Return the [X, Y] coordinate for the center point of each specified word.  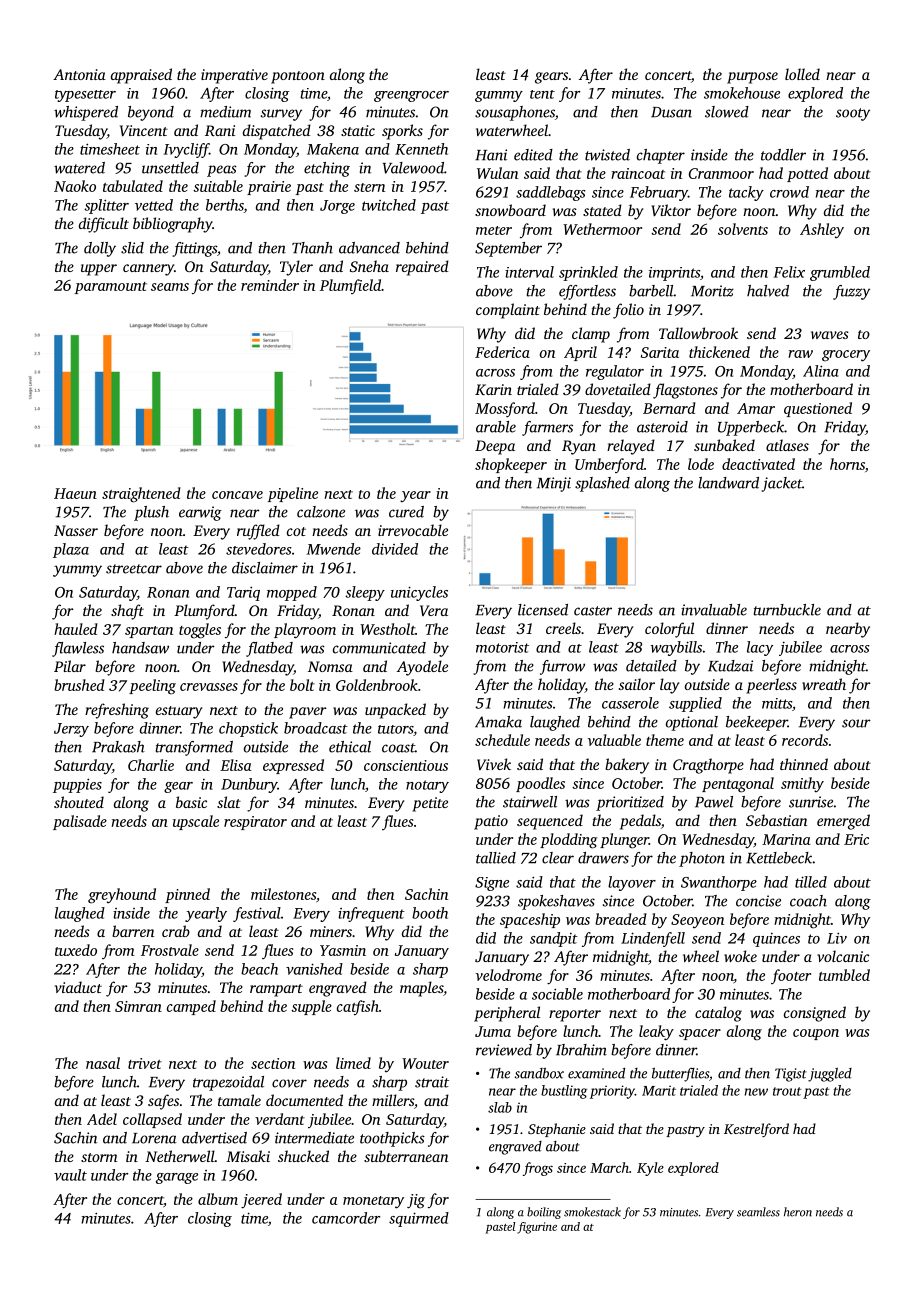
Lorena [154, 1138]
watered [79, 168]
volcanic [843, 956]
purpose [752, 78]
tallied [496, 858]
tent [542, 94]
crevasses [209, 687]
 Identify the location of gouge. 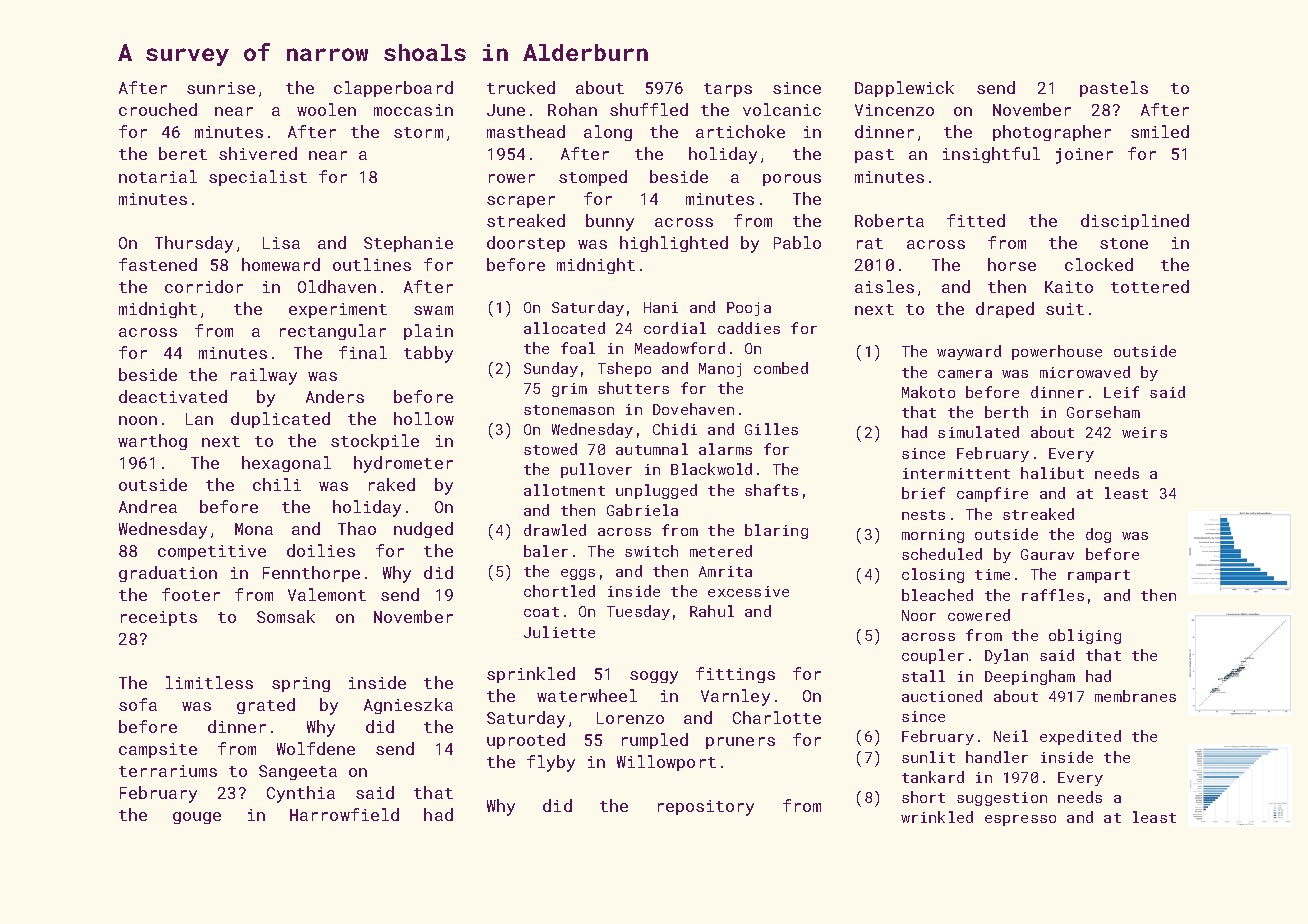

Written instruction:
Write out every one of the rows above word for word, leaving out the pictures.

Response to this task:
Return the [X, Y] coordinate for the center point of each specified word.  
Lorena [154, 1138]
watered [79, 168]
volcanic [843, 956]
purpose [752, 78]
tallied [496, 858]
tent [542, 94]
crevasses [209, 687]
 Identify the location of gouge. 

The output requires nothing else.